_What to do:_
Beginning with the first line, transcribe the entries below exactly through the line containing "JP104 pin 2: N5 -> N18", inclusive.

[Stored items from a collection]
-- -- --

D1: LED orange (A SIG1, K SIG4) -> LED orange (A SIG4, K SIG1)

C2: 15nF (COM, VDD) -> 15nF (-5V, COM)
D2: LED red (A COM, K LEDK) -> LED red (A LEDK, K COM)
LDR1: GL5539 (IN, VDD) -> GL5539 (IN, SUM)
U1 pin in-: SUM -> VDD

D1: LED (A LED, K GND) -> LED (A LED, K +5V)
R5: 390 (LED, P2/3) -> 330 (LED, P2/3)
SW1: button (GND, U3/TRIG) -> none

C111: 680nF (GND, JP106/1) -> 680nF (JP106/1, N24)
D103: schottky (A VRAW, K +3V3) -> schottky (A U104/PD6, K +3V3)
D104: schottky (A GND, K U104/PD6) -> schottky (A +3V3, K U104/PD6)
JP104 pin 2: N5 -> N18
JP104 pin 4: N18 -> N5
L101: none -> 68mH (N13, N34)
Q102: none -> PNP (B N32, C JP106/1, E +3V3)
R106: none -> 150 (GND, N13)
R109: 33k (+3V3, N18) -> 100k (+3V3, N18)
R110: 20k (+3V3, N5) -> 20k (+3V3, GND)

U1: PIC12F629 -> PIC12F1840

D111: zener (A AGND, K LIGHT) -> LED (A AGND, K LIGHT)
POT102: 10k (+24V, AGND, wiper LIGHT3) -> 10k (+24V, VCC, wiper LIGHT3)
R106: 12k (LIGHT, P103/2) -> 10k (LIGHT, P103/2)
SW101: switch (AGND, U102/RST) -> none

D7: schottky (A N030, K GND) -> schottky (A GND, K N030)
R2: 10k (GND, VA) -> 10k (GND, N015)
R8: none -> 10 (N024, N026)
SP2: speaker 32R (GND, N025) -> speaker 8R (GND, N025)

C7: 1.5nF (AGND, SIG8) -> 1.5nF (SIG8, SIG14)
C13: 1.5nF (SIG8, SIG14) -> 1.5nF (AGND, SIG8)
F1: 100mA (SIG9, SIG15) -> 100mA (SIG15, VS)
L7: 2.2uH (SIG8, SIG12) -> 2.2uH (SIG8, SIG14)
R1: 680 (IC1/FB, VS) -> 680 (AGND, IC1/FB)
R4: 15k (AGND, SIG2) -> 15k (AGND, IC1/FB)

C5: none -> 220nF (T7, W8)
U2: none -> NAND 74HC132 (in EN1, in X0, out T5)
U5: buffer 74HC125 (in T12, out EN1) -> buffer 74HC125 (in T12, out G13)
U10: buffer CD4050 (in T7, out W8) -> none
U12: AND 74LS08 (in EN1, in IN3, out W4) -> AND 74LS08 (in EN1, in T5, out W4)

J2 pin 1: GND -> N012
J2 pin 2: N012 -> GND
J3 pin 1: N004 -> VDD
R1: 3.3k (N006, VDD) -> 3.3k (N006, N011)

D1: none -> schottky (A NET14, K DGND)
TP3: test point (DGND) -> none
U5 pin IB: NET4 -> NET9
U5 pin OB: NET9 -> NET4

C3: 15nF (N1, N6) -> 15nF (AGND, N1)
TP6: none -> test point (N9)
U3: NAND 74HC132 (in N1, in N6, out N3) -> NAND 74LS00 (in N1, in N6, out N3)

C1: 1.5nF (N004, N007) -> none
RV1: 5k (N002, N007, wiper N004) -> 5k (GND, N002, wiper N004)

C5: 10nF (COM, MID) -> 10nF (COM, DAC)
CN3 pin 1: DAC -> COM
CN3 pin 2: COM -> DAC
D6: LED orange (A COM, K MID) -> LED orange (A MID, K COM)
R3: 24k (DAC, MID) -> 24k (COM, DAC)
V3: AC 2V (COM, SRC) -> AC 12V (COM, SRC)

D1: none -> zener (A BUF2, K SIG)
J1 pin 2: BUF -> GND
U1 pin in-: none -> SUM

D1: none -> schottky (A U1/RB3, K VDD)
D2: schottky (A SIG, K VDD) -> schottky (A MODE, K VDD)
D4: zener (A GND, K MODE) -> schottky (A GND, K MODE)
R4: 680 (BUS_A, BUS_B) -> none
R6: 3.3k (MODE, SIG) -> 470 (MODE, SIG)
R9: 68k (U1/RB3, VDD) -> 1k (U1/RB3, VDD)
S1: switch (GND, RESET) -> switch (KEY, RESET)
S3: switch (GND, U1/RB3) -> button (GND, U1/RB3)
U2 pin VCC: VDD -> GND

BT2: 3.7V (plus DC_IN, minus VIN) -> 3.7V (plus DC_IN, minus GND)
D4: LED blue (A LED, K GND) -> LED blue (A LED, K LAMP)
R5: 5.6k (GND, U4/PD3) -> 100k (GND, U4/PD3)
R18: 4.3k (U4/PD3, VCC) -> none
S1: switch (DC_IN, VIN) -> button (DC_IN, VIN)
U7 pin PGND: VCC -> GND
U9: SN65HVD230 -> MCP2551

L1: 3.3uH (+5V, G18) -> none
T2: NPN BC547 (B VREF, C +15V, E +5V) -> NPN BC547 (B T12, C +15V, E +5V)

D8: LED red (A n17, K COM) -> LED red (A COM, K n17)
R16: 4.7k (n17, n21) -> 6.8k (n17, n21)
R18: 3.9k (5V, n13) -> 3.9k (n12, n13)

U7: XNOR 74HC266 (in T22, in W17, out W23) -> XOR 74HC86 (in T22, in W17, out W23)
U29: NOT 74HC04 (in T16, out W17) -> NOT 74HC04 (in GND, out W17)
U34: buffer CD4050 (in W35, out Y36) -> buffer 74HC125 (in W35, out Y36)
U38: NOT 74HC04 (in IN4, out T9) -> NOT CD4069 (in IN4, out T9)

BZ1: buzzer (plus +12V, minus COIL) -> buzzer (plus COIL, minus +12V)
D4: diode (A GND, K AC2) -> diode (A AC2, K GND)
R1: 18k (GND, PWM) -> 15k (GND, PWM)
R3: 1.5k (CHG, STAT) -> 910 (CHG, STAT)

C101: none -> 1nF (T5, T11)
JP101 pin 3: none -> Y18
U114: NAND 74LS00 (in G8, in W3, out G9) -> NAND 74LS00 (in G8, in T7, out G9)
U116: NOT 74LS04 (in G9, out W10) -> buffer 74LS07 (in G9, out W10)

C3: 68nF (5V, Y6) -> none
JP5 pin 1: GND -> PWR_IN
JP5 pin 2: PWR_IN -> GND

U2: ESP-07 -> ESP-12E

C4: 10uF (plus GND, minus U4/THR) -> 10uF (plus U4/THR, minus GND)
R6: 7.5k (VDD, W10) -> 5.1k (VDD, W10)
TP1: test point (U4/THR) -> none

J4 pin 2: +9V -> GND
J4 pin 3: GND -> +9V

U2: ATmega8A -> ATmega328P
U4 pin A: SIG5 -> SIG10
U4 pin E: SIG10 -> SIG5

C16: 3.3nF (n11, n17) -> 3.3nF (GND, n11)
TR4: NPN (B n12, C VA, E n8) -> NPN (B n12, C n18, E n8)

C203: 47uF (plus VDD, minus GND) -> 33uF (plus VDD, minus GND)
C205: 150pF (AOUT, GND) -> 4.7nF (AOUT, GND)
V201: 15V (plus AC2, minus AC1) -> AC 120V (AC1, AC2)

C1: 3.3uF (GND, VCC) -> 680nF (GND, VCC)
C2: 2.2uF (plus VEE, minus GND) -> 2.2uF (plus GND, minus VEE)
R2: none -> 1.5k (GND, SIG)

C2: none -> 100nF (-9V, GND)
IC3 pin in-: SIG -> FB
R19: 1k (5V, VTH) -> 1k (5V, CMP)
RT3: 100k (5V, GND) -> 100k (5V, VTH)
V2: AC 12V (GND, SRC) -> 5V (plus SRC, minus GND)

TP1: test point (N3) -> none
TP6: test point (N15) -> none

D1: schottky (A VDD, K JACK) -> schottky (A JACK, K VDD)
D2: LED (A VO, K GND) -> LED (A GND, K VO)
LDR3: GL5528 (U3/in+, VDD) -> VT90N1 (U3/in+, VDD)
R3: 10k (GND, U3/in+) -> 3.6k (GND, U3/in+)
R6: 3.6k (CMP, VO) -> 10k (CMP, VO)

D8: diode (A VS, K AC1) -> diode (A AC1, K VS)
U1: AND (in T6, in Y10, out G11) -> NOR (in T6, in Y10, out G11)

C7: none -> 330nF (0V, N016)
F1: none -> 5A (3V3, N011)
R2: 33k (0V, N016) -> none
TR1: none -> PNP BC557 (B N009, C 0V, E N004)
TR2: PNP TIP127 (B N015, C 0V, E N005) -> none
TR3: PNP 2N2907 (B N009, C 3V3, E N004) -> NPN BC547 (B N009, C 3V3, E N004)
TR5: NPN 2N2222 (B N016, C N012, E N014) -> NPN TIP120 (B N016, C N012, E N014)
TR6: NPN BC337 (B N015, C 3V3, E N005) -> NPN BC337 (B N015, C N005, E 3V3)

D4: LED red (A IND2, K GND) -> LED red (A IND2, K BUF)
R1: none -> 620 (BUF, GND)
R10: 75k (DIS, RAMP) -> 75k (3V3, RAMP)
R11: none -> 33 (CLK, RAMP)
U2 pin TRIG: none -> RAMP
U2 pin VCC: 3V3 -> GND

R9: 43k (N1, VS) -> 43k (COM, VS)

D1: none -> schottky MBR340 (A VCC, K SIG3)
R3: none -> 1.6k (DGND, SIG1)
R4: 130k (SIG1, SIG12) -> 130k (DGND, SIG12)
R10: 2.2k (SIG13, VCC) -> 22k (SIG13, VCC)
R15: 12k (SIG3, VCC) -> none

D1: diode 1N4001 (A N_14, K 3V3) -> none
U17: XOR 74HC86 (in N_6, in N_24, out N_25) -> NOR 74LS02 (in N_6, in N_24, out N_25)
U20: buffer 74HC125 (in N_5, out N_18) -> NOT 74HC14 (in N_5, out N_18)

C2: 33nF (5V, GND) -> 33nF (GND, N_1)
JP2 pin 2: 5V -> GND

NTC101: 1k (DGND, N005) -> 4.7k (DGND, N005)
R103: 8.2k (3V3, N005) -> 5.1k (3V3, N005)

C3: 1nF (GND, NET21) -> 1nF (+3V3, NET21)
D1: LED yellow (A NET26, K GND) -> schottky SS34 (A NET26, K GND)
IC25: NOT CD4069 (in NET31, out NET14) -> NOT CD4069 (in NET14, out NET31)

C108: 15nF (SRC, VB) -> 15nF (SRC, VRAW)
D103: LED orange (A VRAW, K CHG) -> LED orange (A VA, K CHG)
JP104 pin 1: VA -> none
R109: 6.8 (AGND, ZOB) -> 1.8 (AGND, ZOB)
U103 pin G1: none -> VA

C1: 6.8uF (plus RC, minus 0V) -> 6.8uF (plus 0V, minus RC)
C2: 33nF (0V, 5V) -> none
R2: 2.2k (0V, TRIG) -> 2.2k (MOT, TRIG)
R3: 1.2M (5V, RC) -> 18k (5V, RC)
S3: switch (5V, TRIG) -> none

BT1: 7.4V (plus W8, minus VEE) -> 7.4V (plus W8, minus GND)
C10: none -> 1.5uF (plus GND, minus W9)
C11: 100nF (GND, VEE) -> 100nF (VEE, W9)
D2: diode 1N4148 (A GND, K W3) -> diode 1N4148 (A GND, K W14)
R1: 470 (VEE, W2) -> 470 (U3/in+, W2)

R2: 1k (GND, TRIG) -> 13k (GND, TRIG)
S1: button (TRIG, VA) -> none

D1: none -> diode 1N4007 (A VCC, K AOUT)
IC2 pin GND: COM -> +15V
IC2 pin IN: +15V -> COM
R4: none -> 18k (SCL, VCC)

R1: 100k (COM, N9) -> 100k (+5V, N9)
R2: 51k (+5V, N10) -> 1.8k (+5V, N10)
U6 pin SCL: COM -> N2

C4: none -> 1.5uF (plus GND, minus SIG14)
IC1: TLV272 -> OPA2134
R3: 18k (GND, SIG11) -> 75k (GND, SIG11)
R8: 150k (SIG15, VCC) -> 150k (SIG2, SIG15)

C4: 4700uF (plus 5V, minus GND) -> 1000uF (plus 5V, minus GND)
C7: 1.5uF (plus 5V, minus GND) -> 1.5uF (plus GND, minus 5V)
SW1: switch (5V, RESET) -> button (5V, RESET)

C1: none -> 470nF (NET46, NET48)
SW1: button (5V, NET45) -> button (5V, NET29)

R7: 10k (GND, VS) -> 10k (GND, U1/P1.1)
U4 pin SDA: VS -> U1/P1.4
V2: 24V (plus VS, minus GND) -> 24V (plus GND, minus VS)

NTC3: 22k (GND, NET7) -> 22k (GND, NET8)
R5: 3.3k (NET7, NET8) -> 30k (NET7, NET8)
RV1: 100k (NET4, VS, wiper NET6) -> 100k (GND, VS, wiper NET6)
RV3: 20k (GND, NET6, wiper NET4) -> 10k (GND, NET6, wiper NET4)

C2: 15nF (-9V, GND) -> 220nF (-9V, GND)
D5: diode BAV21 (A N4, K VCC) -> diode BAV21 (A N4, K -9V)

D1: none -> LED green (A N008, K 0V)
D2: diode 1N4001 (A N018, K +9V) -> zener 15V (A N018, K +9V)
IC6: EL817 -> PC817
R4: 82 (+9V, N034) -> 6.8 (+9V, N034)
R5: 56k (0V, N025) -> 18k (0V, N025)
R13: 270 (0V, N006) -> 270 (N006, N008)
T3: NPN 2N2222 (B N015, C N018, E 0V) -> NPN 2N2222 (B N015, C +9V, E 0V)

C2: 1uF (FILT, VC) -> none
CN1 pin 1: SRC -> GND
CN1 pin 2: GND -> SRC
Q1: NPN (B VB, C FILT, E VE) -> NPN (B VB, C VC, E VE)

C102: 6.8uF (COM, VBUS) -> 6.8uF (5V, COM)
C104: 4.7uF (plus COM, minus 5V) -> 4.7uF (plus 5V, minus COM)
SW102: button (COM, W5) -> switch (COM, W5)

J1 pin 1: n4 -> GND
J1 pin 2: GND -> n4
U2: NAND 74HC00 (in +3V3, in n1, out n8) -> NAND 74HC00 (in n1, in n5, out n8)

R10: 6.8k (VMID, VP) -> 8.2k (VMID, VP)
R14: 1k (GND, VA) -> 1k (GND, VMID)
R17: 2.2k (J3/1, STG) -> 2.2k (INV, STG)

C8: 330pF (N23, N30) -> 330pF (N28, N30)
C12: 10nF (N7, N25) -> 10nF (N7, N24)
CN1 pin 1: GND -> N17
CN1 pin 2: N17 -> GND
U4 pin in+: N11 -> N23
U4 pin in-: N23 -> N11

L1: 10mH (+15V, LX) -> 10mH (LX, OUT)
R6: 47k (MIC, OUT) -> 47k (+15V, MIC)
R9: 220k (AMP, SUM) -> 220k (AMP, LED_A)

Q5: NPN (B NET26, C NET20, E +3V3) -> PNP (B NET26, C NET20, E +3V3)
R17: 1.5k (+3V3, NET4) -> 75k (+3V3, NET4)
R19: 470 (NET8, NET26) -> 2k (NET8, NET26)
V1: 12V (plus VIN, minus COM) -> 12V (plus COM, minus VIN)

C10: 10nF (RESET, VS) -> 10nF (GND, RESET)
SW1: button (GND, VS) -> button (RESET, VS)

-- -- --

_Solution for this problem:_
D1: LED orange (A SIG1, K SIG4) -> LED orange (A SIG4, K SIG1)

C2: 15nF (COM, VDD) -> 15nF (-5V, COM)
D2: LED red (A COM, K LEDK) -> LED red (A LEDK, K COM)
LDR1: GL5539 (IN, VDD) -> GL5539 (IN, SUM)
U1 pin in-: SUM -> VDD

D1: LED (A LED, K GND) -> LED (A LED, K +5V)
R5: 390 (LED, P2/3) -> 330 (LED, P2/3)
SW1: button (GND, U3/TRIG) -> none

C111: 680nF (GND, JP106/1) -> 680nF (JP106/1, N24)
D103: schottky (A VRAW, K +3V3) -> schottky (A U104/PD6, K +3V3)
D104: schottky (A GND, K U104/PD6) -> schottky (A +3V3, K U104/PD6)
JP104 pin 2: N5 -> N18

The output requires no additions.